** Information supplied **

■ ■ ■ ■ ■

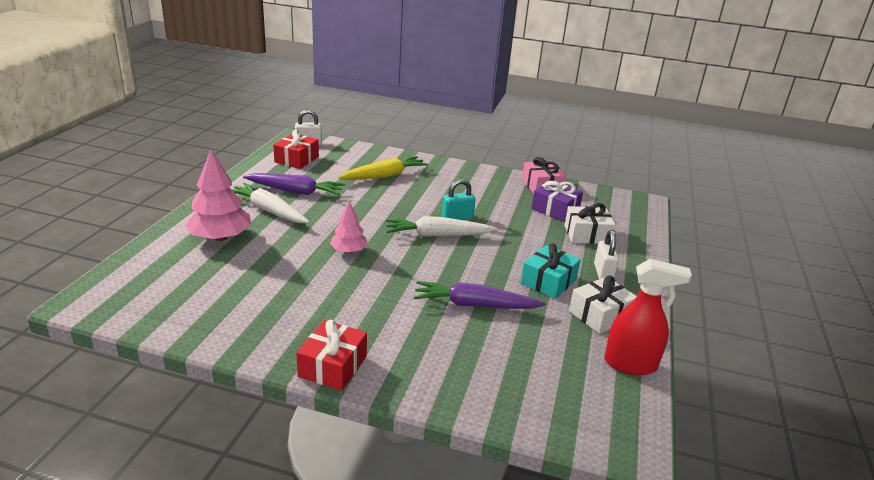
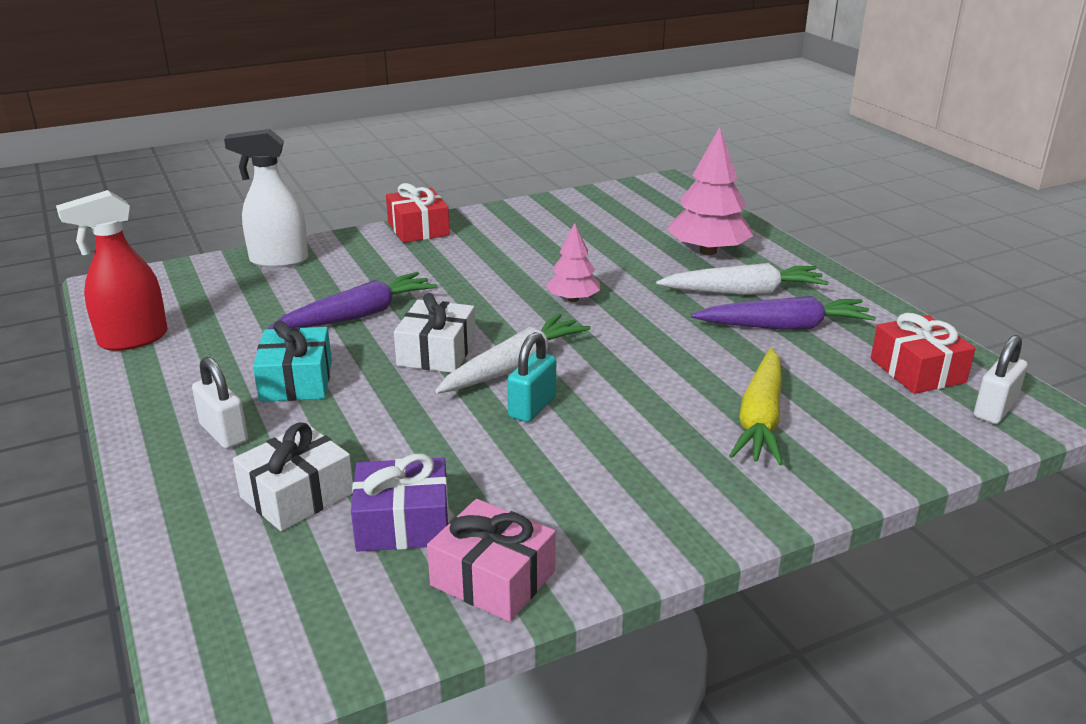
camera: 140 degrees right, 0 degrees up
(295, 191) = (784, 327): purple carrot -> purple carrot turned 150 degrees counterclockwise
(476, 393) = (278, 260): none -> white spray bottle
(600, 315) = (196, 372): white gift -> white gift (437, 352)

■ ■ ■ ■ ■

** Task to carry out **
Find every line of the data that holds the string "degrees", then say how many there are and nothing else.

** Solution to this problem **
2